**Task directions:** The span to repeat in the listing below runs from the line containing "169 591 221)" to the line containing "71 342 109)", inclusive. Repeat it exactly, and only it.
::::
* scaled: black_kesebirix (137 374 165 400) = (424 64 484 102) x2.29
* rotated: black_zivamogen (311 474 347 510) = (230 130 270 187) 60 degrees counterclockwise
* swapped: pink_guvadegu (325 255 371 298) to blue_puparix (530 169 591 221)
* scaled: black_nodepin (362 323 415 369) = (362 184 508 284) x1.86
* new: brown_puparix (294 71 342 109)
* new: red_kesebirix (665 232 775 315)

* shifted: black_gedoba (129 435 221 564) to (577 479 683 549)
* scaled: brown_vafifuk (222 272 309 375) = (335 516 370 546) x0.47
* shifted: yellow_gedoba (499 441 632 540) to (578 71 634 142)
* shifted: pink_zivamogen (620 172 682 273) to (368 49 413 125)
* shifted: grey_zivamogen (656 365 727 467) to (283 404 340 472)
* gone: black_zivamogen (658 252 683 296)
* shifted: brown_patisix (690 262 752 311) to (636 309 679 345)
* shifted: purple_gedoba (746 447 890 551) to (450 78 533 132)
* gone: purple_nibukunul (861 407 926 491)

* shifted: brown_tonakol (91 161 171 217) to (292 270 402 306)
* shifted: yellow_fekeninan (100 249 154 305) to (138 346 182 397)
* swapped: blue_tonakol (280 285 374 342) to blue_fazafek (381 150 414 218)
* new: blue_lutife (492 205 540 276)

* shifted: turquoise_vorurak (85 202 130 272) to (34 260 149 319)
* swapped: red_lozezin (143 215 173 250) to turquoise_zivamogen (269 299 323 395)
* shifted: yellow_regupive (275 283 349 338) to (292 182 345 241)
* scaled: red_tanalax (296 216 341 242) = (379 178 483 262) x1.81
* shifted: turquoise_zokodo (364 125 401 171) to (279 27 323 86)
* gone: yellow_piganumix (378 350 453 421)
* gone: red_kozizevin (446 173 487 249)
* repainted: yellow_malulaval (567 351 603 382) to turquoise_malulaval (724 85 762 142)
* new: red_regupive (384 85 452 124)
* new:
::::
**Result for this exercise:**
* swapped: pink_guvadegu (325 255 371 298) to blue_puparix (530 169 591 221)
* scaled: black_nodepin (362 323 415 369) = (362 184 508 284) x1.86
* new: brown_puparix (294 71 342 109)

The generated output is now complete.